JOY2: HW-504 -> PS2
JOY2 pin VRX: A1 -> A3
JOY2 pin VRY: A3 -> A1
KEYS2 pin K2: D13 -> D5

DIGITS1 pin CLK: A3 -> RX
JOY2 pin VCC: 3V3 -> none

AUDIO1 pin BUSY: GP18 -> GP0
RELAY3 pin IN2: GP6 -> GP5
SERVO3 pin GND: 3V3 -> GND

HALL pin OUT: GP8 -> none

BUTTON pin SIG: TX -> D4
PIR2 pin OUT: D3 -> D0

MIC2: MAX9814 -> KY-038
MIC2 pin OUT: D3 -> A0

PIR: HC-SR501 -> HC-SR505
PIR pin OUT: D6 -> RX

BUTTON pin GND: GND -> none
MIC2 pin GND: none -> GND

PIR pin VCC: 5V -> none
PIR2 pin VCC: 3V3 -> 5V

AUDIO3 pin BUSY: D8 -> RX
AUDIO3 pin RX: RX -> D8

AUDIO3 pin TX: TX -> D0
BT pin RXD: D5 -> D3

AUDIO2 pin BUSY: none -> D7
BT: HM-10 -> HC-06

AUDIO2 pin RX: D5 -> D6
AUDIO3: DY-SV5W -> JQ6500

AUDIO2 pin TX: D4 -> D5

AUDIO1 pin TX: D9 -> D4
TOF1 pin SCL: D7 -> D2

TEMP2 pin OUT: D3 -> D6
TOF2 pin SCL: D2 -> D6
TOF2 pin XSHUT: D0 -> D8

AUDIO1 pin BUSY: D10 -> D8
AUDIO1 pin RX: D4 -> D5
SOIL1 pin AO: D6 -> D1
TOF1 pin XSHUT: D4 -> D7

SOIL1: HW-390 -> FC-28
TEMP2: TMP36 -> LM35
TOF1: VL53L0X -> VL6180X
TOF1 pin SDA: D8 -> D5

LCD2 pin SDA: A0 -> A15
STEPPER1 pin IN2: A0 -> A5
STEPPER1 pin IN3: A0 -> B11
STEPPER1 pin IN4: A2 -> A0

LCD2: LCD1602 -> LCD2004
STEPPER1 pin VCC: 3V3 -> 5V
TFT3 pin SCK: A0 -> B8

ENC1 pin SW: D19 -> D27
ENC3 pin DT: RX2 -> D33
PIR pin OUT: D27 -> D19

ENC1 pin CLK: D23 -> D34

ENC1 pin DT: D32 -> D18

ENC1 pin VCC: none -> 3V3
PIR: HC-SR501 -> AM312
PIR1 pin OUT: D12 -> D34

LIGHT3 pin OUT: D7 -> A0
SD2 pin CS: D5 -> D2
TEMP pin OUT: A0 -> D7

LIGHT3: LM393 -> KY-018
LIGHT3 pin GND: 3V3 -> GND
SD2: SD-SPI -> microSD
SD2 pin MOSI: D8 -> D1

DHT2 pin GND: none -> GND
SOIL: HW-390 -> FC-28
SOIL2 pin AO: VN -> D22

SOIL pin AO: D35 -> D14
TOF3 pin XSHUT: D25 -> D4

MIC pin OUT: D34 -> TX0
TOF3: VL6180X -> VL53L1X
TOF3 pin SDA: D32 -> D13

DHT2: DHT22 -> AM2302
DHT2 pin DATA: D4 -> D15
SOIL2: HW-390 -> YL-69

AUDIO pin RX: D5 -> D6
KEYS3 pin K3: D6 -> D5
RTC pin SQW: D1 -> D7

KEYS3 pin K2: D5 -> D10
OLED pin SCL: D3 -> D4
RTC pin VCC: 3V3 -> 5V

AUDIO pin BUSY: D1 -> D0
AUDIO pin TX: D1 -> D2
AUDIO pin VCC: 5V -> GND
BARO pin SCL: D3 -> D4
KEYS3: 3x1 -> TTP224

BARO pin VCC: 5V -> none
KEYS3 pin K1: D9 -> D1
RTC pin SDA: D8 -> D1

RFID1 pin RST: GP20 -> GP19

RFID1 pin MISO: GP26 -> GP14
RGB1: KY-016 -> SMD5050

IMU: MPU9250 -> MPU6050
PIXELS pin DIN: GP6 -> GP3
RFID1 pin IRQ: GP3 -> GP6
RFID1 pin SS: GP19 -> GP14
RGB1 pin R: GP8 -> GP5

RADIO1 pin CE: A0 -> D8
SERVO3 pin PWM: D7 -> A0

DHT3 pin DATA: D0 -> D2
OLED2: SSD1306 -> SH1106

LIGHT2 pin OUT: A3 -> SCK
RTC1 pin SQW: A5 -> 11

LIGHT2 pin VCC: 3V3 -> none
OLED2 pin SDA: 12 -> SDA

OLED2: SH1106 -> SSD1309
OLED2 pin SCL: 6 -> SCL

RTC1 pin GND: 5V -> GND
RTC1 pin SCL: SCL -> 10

WHAT IS EXPECTED:
Please return exactly the lines from the first line of the material through the one with "ENC3 pin DT: RX2 -> D33", and no lines after it.

EXERCISE RESULT:
JOY2: HW-504 -> PS2
JOY2 pin VRX: A1 -> A3
JOY2 pin VRY: A3 -> A1
KEYS2 pin K2: D13 -> D5

DIGITS1 pin CLK: A3 -> RX
JOY2 pin VCC: 3V3 -> none

AUDIO1 pin BUSY: GP18 -> GP0
RELAY3 pin IN2: GP6 -> GP5
SERVO3 pin GND: 3V3 -> GND

HALL pin OUT: GP8 -> none

BUTTON pin SIG: TX -> D4
PIR2 pin OUT: D3 -> D0

MIC2: MAX9814 -> KY-038
MIC2 pin OUT: D3 -> A0

PIR: HC-SR501 -> HC-SR505
PIR pin OUT: D6 -> RX

BUTTON pin GND: GND -> none
MIC2 pin GND: none -> GND

PIR pin VCC: 5V -> none
PIR2 pin VCC: 3V3 -> 5V

AUDIO3 pin BUSY: D8 -> RX
AUDIO3 pin RX: RX -> D8

AUDIO3 pin TX: TX -> D0
BT pin RXD: D5 -> D3

AUDIO2 pin BUSY: none -> D7
BT: HM-10 -> HC-06

AUDIO2 pin RX: D5 -> D6
AUDIO3: DY-SV5W -> JQ6500

AUDIO2 pin TX: D4 -> D5

AUDIO1 pin TX: D9 -> D4
TOF1 pin SCL: D7 -> D2

TEMP2 pin OUT: D3 -> D6
TOF2 pin SCL: D2 -> D6
TOF2 pin XSHUT: D0 -> D8

AUDIO1 pin BUSY: D10 -> D8
AUDIO1 pin RX: D4 -> D5
SOIL1 pin AO: D6 -> D1
TOF1 pin XSHUT: D4 -> D7

SOIL1: HW-390 -> FC-28
TEMP2: TMP36 -> LM35
TOF1: VL53L0X -> VL6180X
TOF1 pin SDA: D8 -> D5

LCD2 pin SDA: A0 -> A15
STEPPER1 pin IN2: A0 -> A5
STEPPER1 pin IN3: A0 -> B11
STEPPER1 pin IN4: A2 -> A0

LCD2: LCD1602 -> LCD2004
STEPPER1 pin VCC: 3V3 -> 5V
TFT3 pin SCK: A0 -> B8

ENC1 pin SW: D19 -> D27
ENC3 pin DT: RX2 -> D33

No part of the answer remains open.